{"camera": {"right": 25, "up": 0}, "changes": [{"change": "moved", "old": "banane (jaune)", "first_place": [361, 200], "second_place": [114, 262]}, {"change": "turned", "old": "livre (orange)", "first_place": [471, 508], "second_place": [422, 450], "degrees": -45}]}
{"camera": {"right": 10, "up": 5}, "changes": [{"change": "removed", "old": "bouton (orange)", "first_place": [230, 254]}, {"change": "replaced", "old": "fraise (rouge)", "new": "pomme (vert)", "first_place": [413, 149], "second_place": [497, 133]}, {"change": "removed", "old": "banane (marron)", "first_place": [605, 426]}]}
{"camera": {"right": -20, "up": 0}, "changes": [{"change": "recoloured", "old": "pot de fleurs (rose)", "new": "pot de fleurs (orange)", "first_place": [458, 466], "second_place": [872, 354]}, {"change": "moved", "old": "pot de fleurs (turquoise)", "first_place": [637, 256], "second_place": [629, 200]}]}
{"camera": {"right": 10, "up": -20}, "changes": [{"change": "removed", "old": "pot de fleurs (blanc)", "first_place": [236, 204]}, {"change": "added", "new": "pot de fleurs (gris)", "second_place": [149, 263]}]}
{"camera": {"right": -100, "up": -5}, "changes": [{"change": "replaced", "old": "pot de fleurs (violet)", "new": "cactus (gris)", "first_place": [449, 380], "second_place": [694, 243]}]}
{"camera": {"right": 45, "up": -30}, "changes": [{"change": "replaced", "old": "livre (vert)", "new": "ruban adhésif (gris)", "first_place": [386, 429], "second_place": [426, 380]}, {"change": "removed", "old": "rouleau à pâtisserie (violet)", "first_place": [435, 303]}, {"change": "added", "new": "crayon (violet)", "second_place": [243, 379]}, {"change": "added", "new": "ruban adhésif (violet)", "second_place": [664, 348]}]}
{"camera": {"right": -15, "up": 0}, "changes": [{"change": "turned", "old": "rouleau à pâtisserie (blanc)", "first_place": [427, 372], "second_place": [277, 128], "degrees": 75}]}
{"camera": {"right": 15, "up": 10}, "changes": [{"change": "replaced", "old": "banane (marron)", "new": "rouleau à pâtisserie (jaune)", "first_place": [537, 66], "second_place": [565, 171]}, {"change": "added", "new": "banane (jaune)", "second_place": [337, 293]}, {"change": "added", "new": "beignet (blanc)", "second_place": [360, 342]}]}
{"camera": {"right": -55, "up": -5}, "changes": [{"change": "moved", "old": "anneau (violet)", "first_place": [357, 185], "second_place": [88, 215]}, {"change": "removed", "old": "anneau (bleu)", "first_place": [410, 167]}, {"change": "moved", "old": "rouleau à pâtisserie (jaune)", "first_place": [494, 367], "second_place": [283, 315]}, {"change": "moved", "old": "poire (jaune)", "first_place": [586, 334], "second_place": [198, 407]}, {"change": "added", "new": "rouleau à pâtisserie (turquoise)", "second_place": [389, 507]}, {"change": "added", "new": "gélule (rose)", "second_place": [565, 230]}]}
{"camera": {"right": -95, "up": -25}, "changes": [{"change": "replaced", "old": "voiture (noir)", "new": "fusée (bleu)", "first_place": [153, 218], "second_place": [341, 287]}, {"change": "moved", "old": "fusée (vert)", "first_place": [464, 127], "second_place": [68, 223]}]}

·····

_WORK TASK:_ Copy every line of the listing that contains the word "banane".

_FINAL ANSWER:_
{"camera": {"right": 25, "up": 0}, "changes": [{"change": "moved", "old": "banane (jaune)", "first_place": [361, 200], "second_place": [114, 262]}, {"change": "turned", "old": "livre (orange)", "first_place": [471, 508], "second_place": [422, 450], "degrees": -45}]}
{"camera": {"right": 10, "up": 5}, "changes": [{"change": "removed", "old": "bouton (orange)", "first_place": [230, 254]}, {"change": "replaced", "old": "fraise (rouge)", "new": "pomme (vert)", "first_place": [413, 149], "second_place": [497, 133]}, {"change": "removed", "old": "banane (marron)", "first_place": [605, 426]}]}
{"camera": {"right": 15, "up": 10}, "changes": [{"change": "replaced", "old": "banane (marron)", "new": "rouleau à pâtisserie (jaune)", "first_place": [537, 66], "second_place": [565, 171]}, {"change": "added", "new": "banane (jaune)", "second_place": [337, 293]}, {"change": "added", "new": "beignet (blanc)", "second_place": [360, 342]}]}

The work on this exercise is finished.